▸ Required action
Word for word, repeat each record that follows.

Start of Data records

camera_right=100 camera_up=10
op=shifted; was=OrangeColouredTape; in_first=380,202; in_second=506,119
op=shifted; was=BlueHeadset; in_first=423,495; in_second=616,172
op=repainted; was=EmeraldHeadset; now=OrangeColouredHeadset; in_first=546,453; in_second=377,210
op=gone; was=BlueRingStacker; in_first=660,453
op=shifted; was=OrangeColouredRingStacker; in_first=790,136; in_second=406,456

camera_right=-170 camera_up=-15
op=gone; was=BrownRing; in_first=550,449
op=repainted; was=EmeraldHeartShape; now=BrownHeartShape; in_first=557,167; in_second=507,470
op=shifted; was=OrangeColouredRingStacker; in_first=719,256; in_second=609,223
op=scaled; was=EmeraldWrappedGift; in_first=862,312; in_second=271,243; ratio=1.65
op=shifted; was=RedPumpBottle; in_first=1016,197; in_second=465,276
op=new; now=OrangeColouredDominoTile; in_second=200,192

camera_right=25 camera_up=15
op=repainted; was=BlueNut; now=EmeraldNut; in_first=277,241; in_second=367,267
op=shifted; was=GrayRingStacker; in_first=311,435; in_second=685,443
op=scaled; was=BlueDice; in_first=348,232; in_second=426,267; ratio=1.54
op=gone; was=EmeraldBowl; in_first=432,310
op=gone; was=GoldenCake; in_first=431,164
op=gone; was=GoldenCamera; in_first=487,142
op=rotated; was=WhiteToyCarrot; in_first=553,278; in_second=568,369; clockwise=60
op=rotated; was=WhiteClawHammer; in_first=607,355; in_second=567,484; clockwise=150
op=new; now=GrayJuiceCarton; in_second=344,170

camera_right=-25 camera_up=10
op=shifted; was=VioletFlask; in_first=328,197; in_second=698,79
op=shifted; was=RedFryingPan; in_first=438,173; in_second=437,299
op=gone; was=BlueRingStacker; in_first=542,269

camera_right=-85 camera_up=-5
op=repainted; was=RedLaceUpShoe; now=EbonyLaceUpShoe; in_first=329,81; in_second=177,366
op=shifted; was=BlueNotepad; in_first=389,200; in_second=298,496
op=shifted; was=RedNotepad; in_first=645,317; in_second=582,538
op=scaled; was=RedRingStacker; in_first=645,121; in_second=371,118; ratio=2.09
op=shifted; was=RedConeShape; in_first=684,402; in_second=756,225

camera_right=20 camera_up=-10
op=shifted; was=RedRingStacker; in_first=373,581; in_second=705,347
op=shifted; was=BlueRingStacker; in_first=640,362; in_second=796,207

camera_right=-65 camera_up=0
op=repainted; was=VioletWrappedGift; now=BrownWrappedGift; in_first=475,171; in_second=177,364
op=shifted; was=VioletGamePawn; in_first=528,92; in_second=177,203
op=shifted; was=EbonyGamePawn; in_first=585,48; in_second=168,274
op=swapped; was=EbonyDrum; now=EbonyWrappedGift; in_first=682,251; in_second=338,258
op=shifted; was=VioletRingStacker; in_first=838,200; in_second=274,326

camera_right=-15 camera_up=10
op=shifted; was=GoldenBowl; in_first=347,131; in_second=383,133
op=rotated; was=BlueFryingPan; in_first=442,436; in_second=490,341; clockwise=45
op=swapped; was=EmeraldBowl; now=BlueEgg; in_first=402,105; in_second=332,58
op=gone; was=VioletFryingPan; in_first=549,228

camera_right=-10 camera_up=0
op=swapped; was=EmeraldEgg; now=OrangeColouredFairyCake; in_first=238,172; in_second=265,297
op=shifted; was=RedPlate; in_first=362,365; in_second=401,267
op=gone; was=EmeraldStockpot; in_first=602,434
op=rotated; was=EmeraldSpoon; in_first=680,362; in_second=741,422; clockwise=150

End of Data records

▸ Exercise output
camera_right=100 camera_up=10
op=shifted; was=OrangeColouredTape; in_first=380,202; in_second=506,119
op=shifted; was=BlueHeadset; in_first=423,495; in_second=616,172
op=repainted; was=EmeraldHeadset; now=OrangeColouredHeadset; in_first=546,453; in_second=377,210
op=gone; was=BlueRingStacker; in_first=660,453
op=shifted; was=OrangeColouredRingStacker; in_first=790,136; in_second=406,456

camera_right=-170 camera_up=-15
op=gone; was=BrownRing; in_first=550,449
op=repainted; was=EmeraldHeartShape; now=BrownHeartShape; in_first=557,167; in_second=507,470
op=shifted; was=OrangeColouredRingStacker; in_first=719,256; in_second=609,223
op=scaled; was=EmeraldWrappedGift; in_first=862,312; in_second=271,243; ratio=1.65
op=shifted; was=RedPumpBottle; in_first=1016,197; in_second=465,276
op=new; now=OrangeColouredDominoTile; in_second=200,192

camera_right=25 camera_up=15
op=repainted; was=BlueNut; now=EmeraldNut; in_first=277,241; in_second=367,267
op=shifted; was=GrayRingStacker; in_first=311,435; in_second=685,443
op=scaled; was=BlueDice; in_first=348,232; in_second=426,267; ratio=1.54
op=gone; was=EmeraldBowl; in_first=432,310
op=gone; was=GoldenCake; in_first=431,164
op=gone; was=GoldenCamera; in_first=487,142
op=rotated; was=WhiteToyCarrot; in_first=553,278; in_second=568,369; clockwise=60
op=rotated; was=WhiteClawHammer; in_first=607,355; in_second=567,484; clockwise=150
op=new; now=GrayJuiceCarton; in_second=344,170

camera_right=-25 camera_up=10
op=shifted; was=VioletFlask; in_first=328,197; in_second=698,79
op=shifted; was=RedFryingPan; in_first=438,173; in_second=437,299
op=gone; was=BlueRingStacker; in_first=542,269

camera_right=-85 camera_up=-5
op=repainted; was=RedLaceUpShoe; now=EbonyLaceUpShoe; in_first=329,81; in_second=177,366
op=shifted; was=BlueNotepad; in_first=389,200; in_second=298,496
op=shifted; was=RedNotepad; in_first=645,317; in_second=582,538
op=scaled; was=RedRingStacker; in_first=645,121; in_second=371,118; ratio=2.09
op=shifted; was=RedConeShape; in_first=684,402; in_second=756,225

camera_right=20 camera_up=-10
op=shifted; was=RedRingStacker; in_first=373,581; in_second=705,347
op=shifted; was=BlueRingStacker; in_first=640,362; in_second=796,207

camera_right=-65 camera_up=0
op=repainted; was=VioletWrappedGift; now=BrownWrappedGift; in_first=475,171; in_second=177,364
op=shifted; was=VioletGamePawn; in_first=528,92; in_second=177,203
op=shifted; was=EbonyGamePawn; in_first=585,48; in_second=168,274
op=swapped; was=EbonyDrum; now=EbonyWrappedGift; in_first=682,251; in_second=338,258
op=shifted; was=VioletRingStacker; in_first=838,200; in_second=274,326

camera_right=-15 camera_up=10
op=shifted; was=GoldenBowl; in_first=347,131; in_second=383,133
op=rotated; was=BlueFryingPan; in_first=442,436; in_second=490,341; clockwise=45
op=swapped; was=EmeraldBowl; now=BlueEgg; in_first=402,105; in_second=332,58
op=gone; was=VioletFryingPan; in_first=549,228

camera_right=-10 camera_up=0
op=swapped; was=EmeraldEgg; now=OrangeColouredFairyCake; in_first=238,172; in_second=265,297
op=shifted; was=RedPlate; in_first=362,365; in_second=401,267
op=gone; was=EmeraldStockpot; in_first=602,434
op=rotated; was=EmeraldSpoon; in_first=680,362; in_second=741,422; clockwise=150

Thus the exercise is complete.